> [AIM OF THE TASK] Your task is to copy the records that follow exactly, minus any images.

> [SOURCE RECORDS]
—————
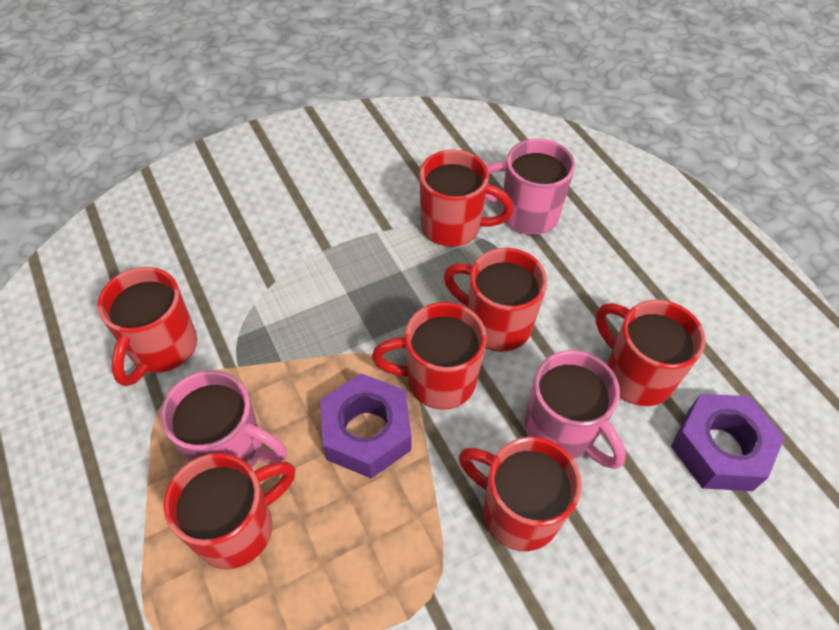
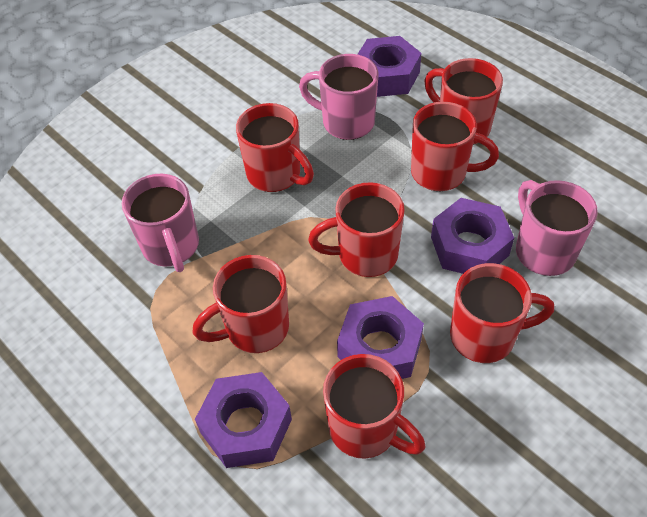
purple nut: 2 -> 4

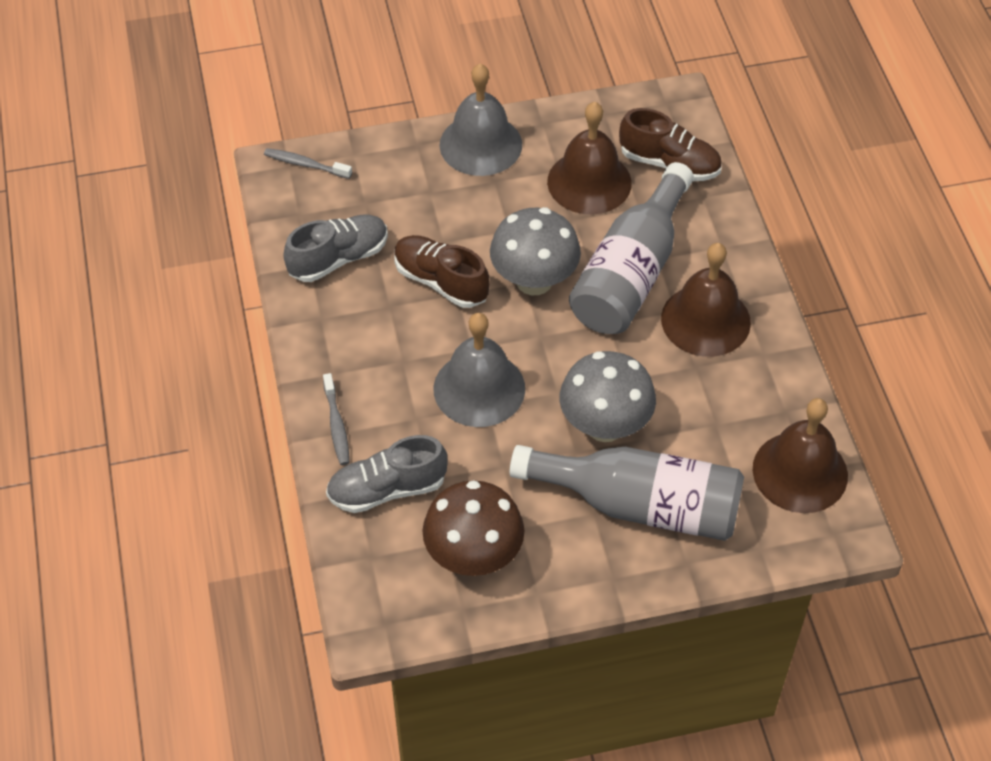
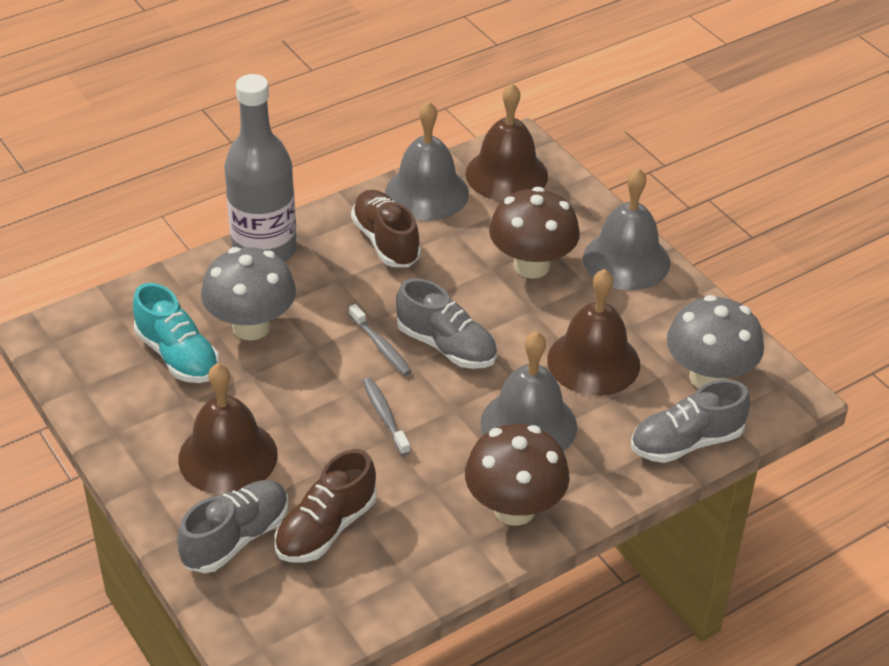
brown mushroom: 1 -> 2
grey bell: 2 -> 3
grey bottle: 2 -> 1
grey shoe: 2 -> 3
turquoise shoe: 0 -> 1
—————
> [WRITTEN RESPONSE]
purple nut: 2 -> 4

brown mushroom: 1 -> 2
grey bell: 2 -> 3
grey bottle: 2 -> 1
grey shoe: 2 -> 3
turquoise shoe: 0 -> 1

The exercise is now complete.